(Data lines)
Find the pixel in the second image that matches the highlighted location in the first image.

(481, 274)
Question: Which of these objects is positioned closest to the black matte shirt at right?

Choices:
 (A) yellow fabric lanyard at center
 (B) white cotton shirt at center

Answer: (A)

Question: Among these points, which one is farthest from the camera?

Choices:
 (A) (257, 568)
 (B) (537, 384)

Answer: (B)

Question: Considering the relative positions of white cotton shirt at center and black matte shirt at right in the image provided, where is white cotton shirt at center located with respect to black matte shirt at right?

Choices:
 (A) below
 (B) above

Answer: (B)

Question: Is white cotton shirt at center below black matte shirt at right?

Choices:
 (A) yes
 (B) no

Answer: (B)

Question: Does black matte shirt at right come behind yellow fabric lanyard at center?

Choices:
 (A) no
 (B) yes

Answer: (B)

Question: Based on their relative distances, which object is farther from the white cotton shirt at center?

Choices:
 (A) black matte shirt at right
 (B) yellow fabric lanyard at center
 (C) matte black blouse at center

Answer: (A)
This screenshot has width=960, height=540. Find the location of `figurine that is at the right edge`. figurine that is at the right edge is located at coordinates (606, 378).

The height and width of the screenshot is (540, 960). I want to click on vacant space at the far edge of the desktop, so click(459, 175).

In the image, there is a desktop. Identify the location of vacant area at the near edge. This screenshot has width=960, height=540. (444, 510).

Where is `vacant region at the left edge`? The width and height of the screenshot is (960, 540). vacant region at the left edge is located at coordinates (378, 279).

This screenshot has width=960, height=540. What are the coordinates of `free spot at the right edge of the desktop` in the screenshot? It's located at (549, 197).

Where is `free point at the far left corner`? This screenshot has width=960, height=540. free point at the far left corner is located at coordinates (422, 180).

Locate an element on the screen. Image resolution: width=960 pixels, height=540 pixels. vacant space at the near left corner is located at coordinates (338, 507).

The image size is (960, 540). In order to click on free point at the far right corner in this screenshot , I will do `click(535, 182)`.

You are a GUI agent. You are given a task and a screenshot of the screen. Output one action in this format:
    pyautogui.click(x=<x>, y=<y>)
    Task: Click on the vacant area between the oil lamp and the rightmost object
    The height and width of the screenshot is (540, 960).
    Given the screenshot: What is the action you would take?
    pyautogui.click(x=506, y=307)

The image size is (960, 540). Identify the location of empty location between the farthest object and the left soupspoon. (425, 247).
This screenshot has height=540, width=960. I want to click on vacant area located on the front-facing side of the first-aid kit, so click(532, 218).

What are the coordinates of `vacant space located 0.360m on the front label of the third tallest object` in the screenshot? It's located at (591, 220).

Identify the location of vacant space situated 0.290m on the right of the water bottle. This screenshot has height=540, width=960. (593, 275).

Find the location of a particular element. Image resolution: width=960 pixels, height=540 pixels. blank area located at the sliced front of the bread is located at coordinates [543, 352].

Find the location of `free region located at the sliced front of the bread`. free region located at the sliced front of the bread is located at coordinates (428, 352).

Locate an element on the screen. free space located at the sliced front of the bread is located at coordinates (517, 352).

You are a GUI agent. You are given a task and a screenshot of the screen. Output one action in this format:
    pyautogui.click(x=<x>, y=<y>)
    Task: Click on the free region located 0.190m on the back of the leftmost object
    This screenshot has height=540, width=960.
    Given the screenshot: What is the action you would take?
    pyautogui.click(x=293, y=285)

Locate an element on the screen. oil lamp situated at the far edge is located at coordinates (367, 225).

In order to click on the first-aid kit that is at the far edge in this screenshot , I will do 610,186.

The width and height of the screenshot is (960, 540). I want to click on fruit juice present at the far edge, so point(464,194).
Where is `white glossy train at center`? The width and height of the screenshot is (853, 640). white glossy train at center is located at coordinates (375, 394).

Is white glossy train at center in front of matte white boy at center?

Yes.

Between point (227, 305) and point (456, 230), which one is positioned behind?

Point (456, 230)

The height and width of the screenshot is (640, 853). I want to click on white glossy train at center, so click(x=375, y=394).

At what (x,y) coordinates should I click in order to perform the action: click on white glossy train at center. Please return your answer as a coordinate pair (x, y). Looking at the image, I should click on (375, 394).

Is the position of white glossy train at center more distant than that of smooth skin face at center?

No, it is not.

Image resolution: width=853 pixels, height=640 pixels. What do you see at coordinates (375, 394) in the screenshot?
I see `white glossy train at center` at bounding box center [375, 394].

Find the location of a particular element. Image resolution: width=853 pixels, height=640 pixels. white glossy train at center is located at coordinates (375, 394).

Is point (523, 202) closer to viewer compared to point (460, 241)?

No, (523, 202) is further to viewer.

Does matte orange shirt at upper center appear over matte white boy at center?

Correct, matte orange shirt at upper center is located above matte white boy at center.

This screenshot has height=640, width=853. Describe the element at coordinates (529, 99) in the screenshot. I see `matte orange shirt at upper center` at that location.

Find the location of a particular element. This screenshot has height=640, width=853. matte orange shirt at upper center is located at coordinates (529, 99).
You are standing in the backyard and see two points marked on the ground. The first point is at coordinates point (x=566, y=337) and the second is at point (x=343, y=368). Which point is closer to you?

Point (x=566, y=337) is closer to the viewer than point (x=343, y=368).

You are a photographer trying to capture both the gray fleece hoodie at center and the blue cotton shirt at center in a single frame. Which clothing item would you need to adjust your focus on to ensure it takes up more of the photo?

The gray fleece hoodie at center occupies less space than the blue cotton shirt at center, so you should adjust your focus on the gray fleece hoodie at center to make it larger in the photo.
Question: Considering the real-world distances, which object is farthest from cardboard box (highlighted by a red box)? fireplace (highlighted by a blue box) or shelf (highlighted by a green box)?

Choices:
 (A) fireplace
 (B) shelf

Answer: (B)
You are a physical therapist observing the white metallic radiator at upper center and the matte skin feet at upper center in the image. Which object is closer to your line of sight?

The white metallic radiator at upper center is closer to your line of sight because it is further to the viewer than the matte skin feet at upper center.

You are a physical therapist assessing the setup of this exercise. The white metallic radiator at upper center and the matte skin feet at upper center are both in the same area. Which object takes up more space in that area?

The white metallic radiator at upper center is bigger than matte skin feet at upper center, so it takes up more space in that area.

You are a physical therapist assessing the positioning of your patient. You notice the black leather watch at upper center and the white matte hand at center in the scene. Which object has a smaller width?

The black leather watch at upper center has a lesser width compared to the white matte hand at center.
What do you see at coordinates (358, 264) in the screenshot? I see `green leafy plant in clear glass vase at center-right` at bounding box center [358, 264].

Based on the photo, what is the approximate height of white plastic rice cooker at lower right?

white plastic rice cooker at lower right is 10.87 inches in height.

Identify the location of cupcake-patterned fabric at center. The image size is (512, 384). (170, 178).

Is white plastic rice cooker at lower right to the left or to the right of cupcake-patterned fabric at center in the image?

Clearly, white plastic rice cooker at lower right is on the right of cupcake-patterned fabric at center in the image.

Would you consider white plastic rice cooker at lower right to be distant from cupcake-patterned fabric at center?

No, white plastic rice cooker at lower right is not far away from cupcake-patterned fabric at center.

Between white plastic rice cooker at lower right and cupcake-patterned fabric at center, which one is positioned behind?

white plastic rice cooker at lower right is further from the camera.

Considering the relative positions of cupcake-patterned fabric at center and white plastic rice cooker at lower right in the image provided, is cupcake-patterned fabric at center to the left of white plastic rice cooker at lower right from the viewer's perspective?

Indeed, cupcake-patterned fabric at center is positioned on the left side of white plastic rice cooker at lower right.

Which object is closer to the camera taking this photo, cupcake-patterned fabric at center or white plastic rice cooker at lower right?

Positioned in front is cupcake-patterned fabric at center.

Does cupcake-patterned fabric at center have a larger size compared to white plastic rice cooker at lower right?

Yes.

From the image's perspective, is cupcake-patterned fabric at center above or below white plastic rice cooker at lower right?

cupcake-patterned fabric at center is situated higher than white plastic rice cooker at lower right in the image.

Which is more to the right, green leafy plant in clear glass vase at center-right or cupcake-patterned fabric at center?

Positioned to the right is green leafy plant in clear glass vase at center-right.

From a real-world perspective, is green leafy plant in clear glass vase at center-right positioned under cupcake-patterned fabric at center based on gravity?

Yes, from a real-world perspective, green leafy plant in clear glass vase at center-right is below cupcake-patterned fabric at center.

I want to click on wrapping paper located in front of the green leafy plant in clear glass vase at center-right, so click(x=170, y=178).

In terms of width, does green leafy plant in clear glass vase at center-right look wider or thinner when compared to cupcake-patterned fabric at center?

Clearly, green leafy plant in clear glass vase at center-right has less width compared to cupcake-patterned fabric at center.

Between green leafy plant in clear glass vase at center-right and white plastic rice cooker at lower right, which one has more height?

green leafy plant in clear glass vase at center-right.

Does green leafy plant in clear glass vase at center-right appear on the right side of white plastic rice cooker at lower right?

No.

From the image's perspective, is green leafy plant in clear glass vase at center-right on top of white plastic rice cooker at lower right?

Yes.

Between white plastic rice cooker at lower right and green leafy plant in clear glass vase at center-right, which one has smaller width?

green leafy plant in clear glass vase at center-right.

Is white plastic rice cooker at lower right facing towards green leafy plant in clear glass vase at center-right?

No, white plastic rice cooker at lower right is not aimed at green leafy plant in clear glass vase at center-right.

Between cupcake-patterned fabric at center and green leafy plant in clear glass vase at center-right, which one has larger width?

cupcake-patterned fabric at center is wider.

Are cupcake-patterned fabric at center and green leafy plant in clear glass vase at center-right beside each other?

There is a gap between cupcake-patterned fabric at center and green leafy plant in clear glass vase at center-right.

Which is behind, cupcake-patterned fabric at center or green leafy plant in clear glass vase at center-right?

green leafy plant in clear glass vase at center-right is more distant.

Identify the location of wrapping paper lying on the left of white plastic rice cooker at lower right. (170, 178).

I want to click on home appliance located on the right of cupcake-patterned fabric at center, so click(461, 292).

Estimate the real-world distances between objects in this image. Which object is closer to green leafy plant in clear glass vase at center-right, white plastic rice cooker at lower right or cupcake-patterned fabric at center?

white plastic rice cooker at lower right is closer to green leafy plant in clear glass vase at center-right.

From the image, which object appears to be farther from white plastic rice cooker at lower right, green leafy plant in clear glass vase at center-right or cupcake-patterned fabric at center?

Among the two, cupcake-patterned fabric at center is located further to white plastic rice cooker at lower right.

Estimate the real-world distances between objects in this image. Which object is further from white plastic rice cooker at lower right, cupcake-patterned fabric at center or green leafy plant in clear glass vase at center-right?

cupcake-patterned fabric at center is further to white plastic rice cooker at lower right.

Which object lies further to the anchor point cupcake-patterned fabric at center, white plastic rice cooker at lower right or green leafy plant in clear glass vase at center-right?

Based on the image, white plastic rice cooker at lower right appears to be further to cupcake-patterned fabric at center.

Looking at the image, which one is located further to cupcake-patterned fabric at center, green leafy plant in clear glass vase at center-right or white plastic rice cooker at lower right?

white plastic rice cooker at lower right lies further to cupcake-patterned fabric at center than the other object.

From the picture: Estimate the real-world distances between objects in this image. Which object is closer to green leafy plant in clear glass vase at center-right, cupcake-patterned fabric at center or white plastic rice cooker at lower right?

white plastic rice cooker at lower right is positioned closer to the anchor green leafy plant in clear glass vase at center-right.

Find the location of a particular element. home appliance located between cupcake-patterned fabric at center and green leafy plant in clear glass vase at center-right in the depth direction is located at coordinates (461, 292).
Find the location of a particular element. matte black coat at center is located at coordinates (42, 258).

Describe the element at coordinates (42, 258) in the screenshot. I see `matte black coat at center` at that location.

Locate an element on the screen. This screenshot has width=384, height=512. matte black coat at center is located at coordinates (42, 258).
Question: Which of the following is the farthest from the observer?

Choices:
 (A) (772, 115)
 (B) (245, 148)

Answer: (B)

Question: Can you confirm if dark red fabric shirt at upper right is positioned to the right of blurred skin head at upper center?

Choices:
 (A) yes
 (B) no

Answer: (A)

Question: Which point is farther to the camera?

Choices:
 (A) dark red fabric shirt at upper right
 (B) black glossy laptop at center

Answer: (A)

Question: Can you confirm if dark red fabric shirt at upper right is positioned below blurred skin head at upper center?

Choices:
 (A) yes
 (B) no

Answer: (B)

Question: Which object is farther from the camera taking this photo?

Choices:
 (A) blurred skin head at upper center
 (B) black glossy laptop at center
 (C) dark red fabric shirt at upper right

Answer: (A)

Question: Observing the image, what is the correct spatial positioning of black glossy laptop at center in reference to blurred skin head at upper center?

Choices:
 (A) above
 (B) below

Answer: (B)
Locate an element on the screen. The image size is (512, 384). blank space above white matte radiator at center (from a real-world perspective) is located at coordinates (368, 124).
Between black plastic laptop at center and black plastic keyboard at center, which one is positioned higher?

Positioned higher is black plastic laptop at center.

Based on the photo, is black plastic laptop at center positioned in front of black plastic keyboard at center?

YOUR OBJECTIVE
Quote the records word for word from the first line through the line that contains "The height and width of the screenshot is (540, 960). I", including that line.

ANSWER
Find the pixel in the second image that matches the highlighted location in the first image.

(481, 274)
Question: Which of these objects is positioned closest to the black matte shirt at right?

Choices:
 (A) yellow fabric lanyard at center
 (B) white cotton shirt at center

Answer: (A)

Question: Among these points, which one is farthest from the camera?

Choices:
 (A) (257, 568)
 (B) (537, 384)

Answer: (B)

Question: Considering the relative positions of white cotton shirt at center and black matte shirt at right in the image provided, where is white cotton shirt at center located with respect to black matte shirt at right?

Choices:
 (A) below
 (B) above

Answer: (B)

Question: Is white cotton shirt at center below black matte shirt at right?

Choices:
 (A) yes
 (B) no

Answer: (B)

Question: Does black matte shirt at right come behind yellow fabric lanyard at center?

Choices:
 (A) no
 (B) yes

Answer: (B)

Question: Based on their relative distances, which object is farther from the white cotton shirt at center?

Choices:
 (A) black matte shirt at right
 (B) yellow fabric lanyard at center
 (C) matte black blouse at center

Answer: (A)
This screenshot has width=960, height=540. Find the location of `figurine that is at the right edge`. figurine that is at the right edge is located at coordinates (606, 378).

The height and width of the screenshot is (540, 960). I want to click on vacant space at the far edge of the desktop, so click(459, 175).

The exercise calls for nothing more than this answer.